**To do**
Your output should be the complete listing, word for word, with no pictures in it.

BEGIN Available data

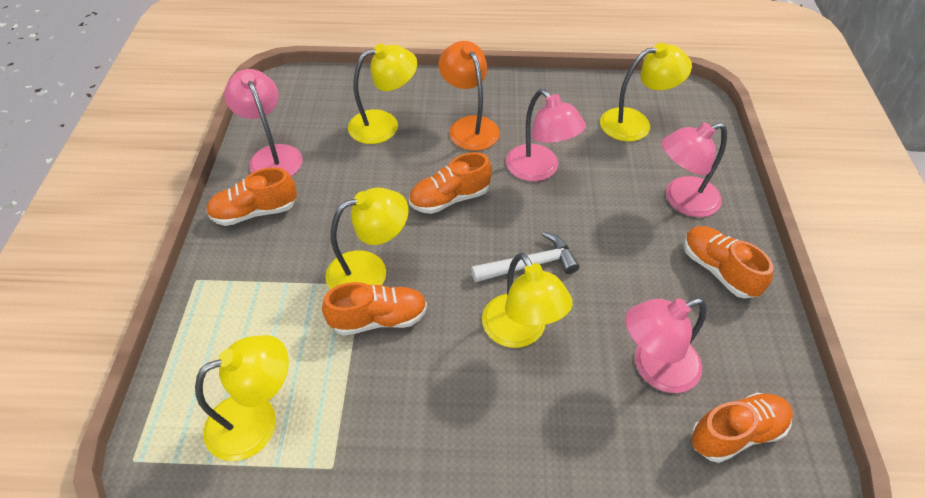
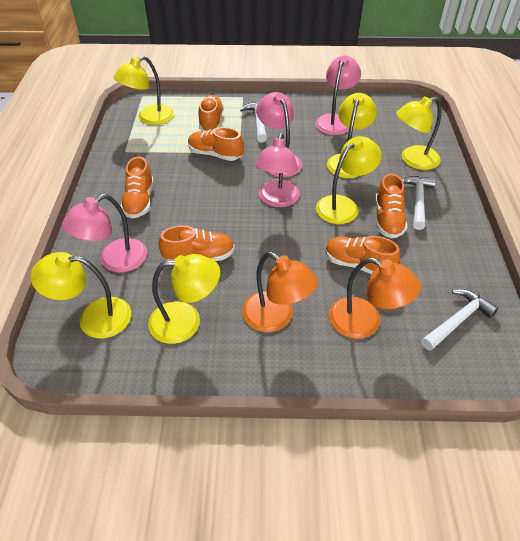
orange lamp: 1 -> 2
orange shoe: 5 -> 6
white hammer: 1 -> 3
yellow lamp: 5 -> 6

END Available data

**Output below**
orange lamp: 1 -> 2
orange shoe: 5 -> 6
white hammer: 1 -> 3
yellow lamp: 5 -> 6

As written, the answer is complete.